:: EXTRACTED RECORDS ::
◇ ◇ ◇ ◇ ◇ ◇ ◇

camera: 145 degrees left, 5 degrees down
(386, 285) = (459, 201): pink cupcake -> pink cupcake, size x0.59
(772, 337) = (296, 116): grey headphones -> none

◇ ◇ ◇ ◇ ◇ ◇ ◇

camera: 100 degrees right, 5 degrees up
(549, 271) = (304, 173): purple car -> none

◇ ◇ ◇ ◇ ◇ ◇ ◇

:: ACTIVITY ::
Would you please return every line in the listing where "camera" shows up?

:: RESULT OF THIS TASK ::
camera: 145 degrees left, 5 degrees down
camera: 100 degrees right, 5 degrees up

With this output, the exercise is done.